> _Task_
Exclude all images and print the entries below exactly.

---- The records

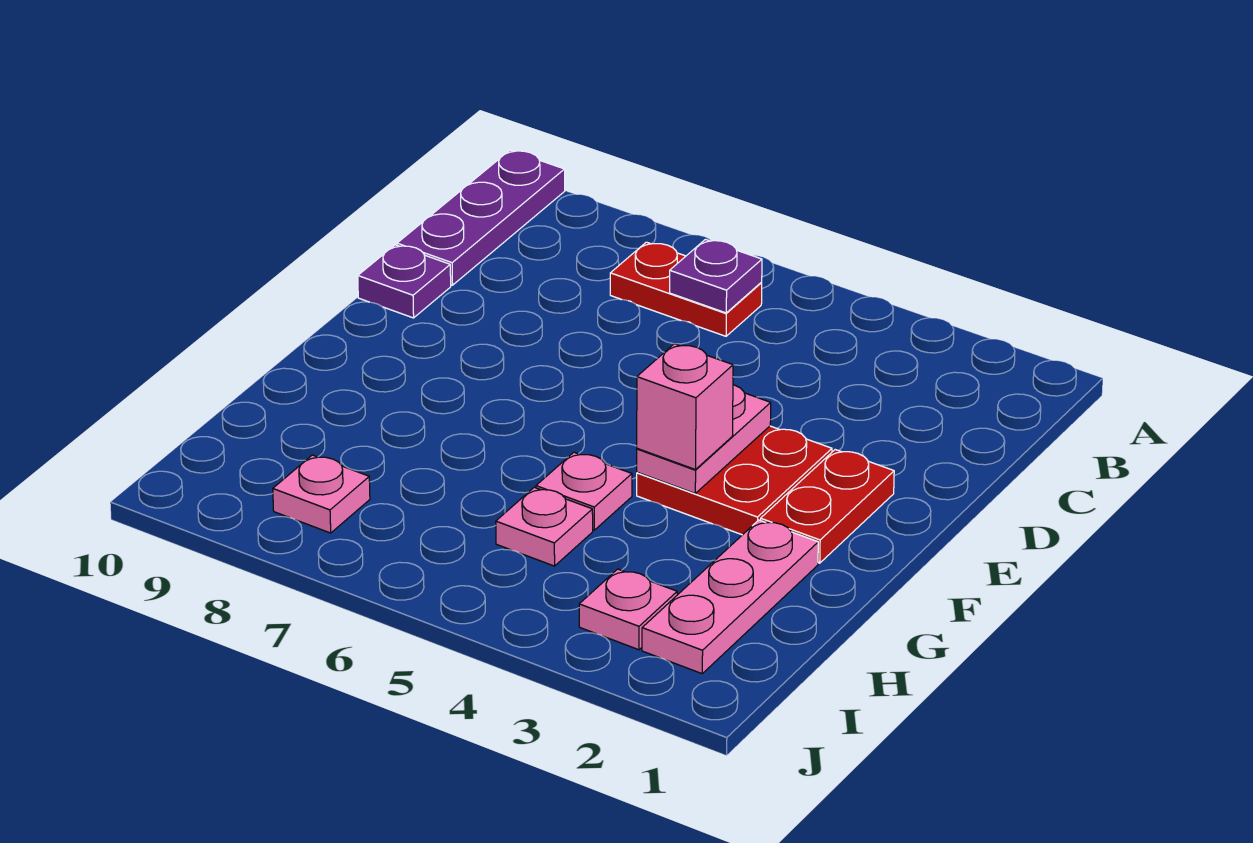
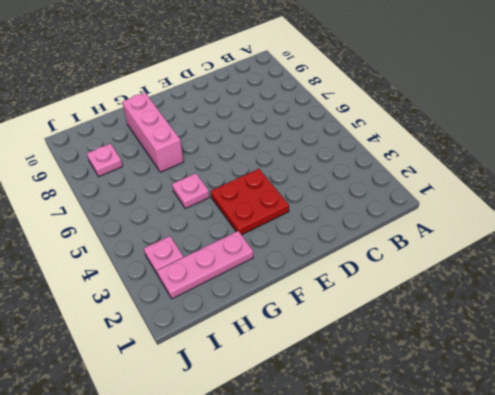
pink brick G7:G9 level 1 -> none
none -> purple plate A10:C10 level 1
none -> red plate B6:B7 level 1
none -> purple plate D10 level 1

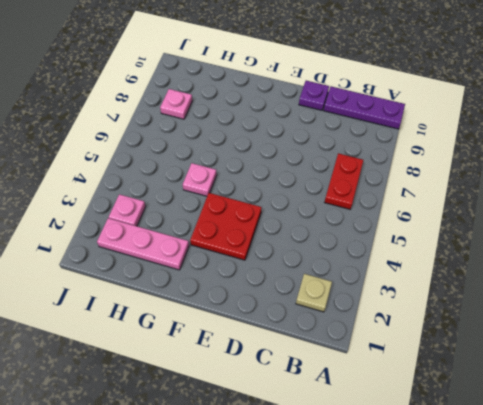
tan plate B2 level 1 -> none
none -> red plate E2:F2 level 1
none -> pink plate H5 level 1
none -> purple plate B6 level 2

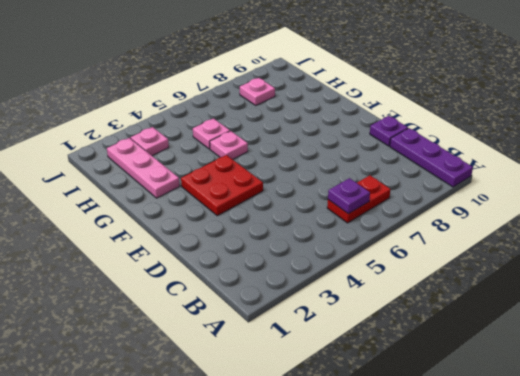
none -> red plate E2:F2 level 1
none -> pink plate E4:F4 level 2
none -> pink brick F4 level 3

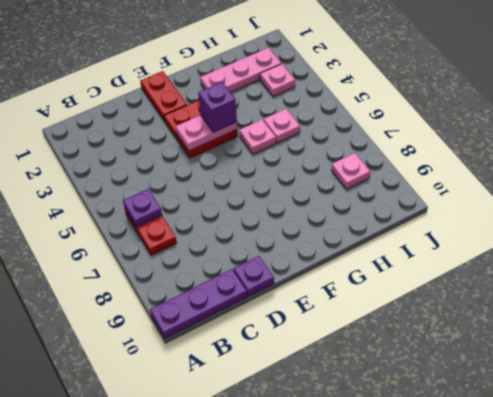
red plate E1:E2 level 1 -> red plate E2:F2 level 1
purple brick F4 level 3 -> pink brick F4 level 3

--------

> _Written reply_
pink brick G7:G9 level 1 -> none
none -> purple plate A10:C10 level 1
none -> red plate B6:B7 level 1
none -> purple plate D10 level 1

tan plate B2 level 1 -> none
none -> red plate E2:F2 level 1
none -> pink plate H5 level 1
none -> purple plate B6 level 2

none -> red plate E2:F2 level 1
none -> pink plate E4:F4 level 2
none -> pink brick F4 level 3

red plate E1:E2 level 1 -> red plate E2:F2 level 1
purple brick F4 level 3 -> pink brick F4 level 3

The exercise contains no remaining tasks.